[Itemized modification records]
- Opening Delimiter -
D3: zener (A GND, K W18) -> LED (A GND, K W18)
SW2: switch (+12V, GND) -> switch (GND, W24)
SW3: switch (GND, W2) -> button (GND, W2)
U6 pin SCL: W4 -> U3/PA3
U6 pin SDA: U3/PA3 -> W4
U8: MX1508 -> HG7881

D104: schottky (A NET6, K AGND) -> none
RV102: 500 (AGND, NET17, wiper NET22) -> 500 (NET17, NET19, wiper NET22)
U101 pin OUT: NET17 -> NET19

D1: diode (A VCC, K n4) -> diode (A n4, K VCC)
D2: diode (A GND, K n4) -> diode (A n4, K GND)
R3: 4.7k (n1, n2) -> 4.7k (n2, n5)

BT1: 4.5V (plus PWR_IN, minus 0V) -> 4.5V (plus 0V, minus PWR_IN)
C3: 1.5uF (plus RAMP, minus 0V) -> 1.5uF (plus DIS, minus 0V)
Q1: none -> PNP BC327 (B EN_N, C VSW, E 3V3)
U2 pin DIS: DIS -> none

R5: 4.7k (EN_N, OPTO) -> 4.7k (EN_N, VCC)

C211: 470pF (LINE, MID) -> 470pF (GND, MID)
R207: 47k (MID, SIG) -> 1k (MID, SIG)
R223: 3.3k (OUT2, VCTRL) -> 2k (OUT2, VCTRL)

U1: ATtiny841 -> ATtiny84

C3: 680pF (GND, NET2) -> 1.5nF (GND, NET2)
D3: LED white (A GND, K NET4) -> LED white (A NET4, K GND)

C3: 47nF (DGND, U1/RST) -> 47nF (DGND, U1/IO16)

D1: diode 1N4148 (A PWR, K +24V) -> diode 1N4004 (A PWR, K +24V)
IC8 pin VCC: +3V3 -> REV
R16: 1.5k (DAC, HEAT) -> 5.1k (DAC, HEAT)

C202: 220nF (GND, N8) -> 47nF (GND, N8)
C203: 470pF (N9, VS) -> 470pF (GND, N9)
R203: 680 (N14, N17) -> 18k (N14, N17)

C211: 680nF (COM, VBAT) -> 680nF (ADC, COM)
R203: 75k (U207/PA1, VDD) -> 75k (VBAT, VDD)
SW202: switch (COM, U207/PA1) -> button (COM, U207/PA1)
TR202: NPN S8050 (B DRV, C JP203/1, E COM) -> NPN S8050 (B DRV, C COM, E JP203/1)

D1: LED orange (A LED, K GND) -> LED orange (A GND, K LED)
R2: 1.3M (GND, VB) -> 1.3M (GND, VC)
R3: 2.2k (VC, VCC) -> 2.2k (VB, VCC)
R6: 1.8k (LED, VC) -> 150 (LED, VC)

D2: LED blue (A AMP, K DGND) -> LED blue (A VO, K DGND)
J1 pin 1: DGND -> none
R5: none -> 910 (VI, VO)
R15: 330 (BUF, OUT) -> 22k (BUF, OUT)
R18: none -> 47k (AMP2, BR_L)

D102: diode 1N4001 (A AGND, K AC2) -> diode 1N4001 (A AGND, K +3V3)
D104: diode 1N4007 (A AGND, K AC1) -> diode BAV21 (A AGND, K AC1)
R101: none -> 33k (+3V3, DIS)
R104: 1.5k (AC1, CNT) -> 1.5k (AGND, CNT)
- Closing Delimiter -
* **Exercise**: The task requires an exact copy of all the lines above.

* **Answer space**:
D3: zener (A GND, K W18) -> LED (A GND, K W18)
SW2: switch (+12V, GND) -> switch (GND, W24)
SW3: switch (GND, W2) -> button (GND, W2)
U6 pin SCL: W4 -> U3/PA3
U6 pin SDA: U3/PA3 -> W4
U8: MX1508 -> HG7881

D104: schottky (A NET6, K AGND) -> none
RV102: 500 (AGND, NET17, wiper NET22) -> 500 (NET17, NET19, wiper NET22)
U101 pin OUT: NET17 -> NET19

D1: diode (A VCC, K n4) -> diode (A n4, K VCC)
D2: diode (A GND, K n4) -> diode (A n4, K GND)
R3: 4.7k (n1, n2) -> 4.7k (n2, n5)

BT1: 4.5V (plus PWR_IN, minus 0V) -> 4.5V (plus 0V, minus PWR_IN)
C3: 1.5uF (plus RAMP, minus 0V) -> 1.5uF (plus DIS, minus 0V)
Q1: none -> PNP BC327 (B EN_N, C VSW, E 3V3)
U2 pin DIS: DIS -> none

R5: 4.7k (EN_N, OPTO) -> 4.7k (EN_N, VCC)

C211: 470pF (LINE, MID) -> 470pF (GND, MID)
R207: 47k (MID, SIG) -> 1k (MID, SIG)
R223: 3.3k (OUT2, VCTRL) -> 2k (OUT2, VCTRL)

U1: ATtiny841 -> ATtiny84

C3: 680pF (GND, NET2) -> 1.5nF (GND, NET2)
D3: LED white (A GND, K NET4) -> LED white (A NET4, K GND)

C3: 47nF (DGND, U1/RST) -> 47nF (DGND, U1/IO16)

D1: diode 1N4148 (A PWR, K +24V) -> diode 1N4004 (A PWR, K +24V)
IC8 pin VCC: +3V3 -> REV
R16: 1.5k (DAC, HEAT) -> 5.1k (DAC, HEAT)

C202: 220nF (GND, N8) -> 47nF (GND, N8)
C203: 470pF (N9, VS) -> 470pF (GND, N9)
R203: 680 (N14, N17) -> 18k (N14, N17)

C211: 680nF (COM, VBAT) -> 680nF (ADC, COM)
R203: 75k (U207/PA1, VDD) -> 75k (VBAT, VDD)
SW202: switch (COM, U207/PA1) -> button (COM, U207/PA1)
TR202: NPN S8050 (B DRV, C JP203/1, E COM) -> NPN S8050 (B DRV, C COM, E JP203/1)

D1: LED orange (A LED, K GND) -> LED orange (A GND, K LED)
R2: 1.3M (GND, VB) -> 1.3M (GND, VC)
R3: 2.2k (VC, VCC) -> 2.2k (VB, VCC)
R6: 1.8k (LED, VC) -> 150 (LED, VC)

D2: LED blue (A AMP, K DGND) -> LED blue (A VO, K DGND)
J1 pin 1: DGND -> none
R5: none -> 910 (VI, VO)
R15: 330 (BUF, OUT) -> 22k (BUF, OUT)
R18: none -> 47k (AMP2, BR_L)

D102: diode 1N4001 (A AGND, K AC2) -> diode 1N4001 (A AGND, K +3V3)
D104: diode 1N4007 (A AGND, K AC1) -> diode BAV21 (A AGND, K AC1)
R101: none -> 33k (+3V3, DIS)
R104: 1.5k (AC1, CNT) -> 1.5k (AGND, CNT)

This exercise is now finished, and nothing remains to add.